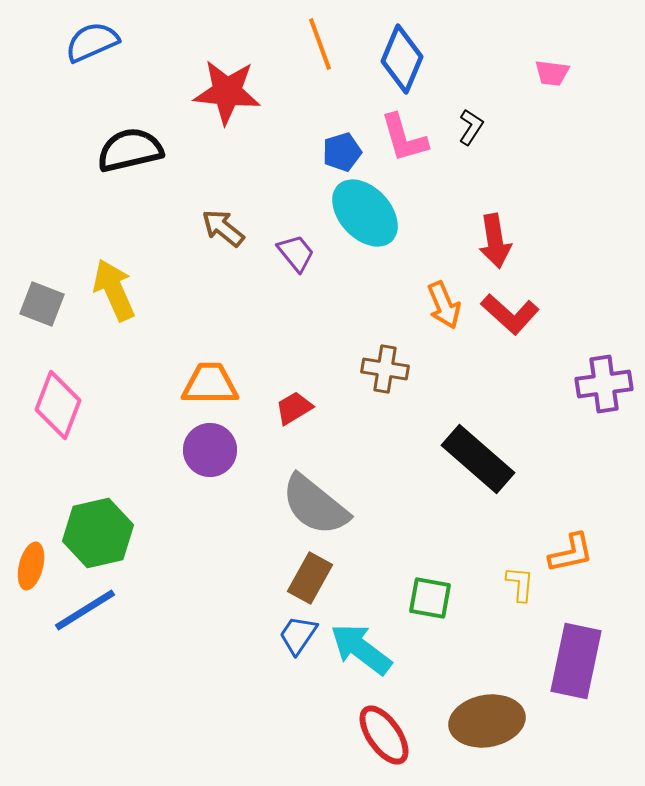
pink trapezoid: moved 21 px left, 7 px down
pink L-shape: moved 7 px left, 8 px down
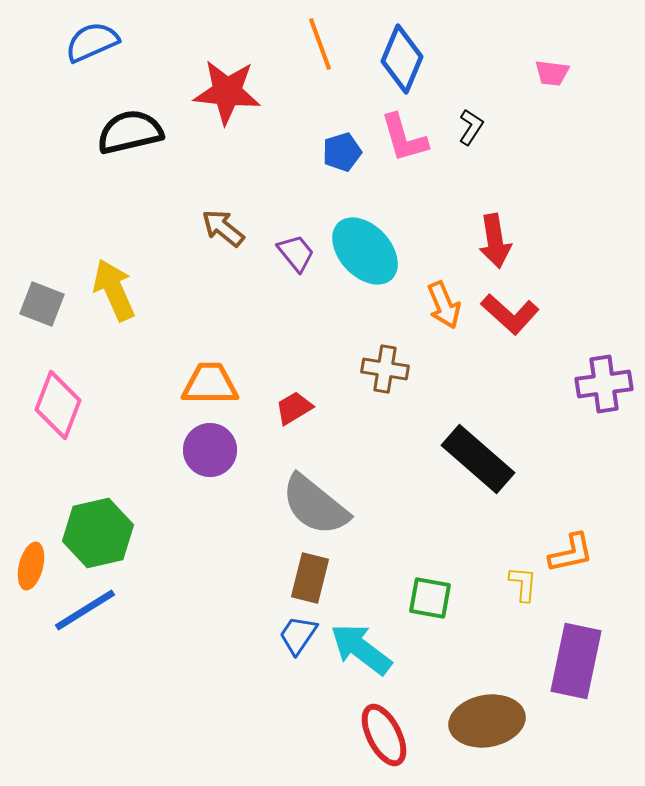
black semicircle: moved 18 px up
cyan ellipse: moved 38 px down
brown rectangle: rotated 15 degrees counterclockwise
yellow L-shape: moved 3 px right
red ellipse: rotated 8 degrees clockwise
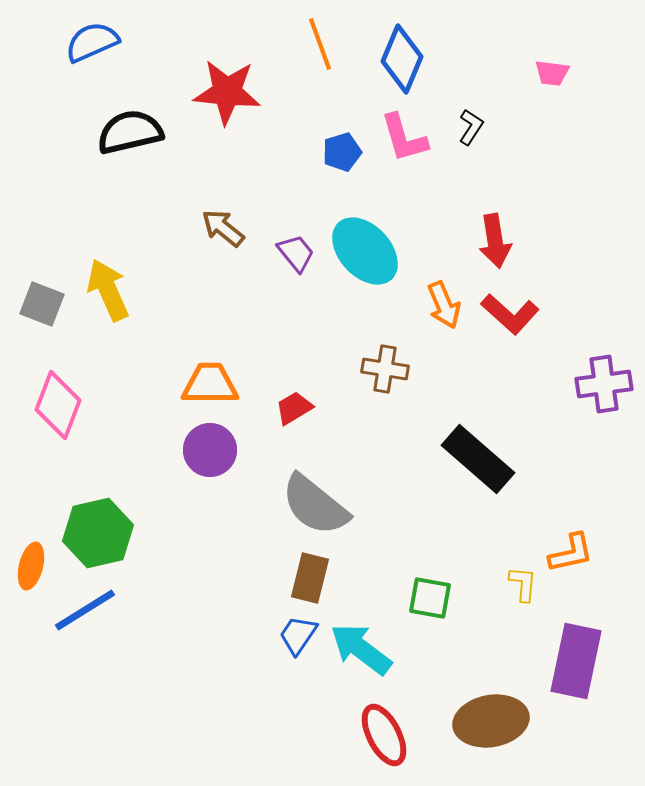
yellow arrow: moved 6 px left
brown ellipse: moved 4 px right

▶ _TASK TO COMPLETE_: Could you convert every line of the items above into a Markdown table with the columns "No." and "Change", numbering the rows in order and skipping blank lines? Leave the pictures out of the table.

▶ _ANSWER TO THIS TASK_:
| No. | Change |
|---|---|
| 1 | pink trapezoid: moved 21 px left, 7 px down |
| 2 | pink L-shape: moved 7 px left, 8 px down |
| 3 | black semicircle: moved 18 px up |
| 4 | cyan ellipse: moved 38 px down |
| 5 | brown rectangle: rotated 15 degrees counterclockwise |
| 6 | yellow L-shape: moved 3 px right |
| 7 | red ellipse: rotated 8 degrees clockwise |
| 8 | yellow arrow: moved 6 px left |
| 9 | brown ellipse: moved 4 px right |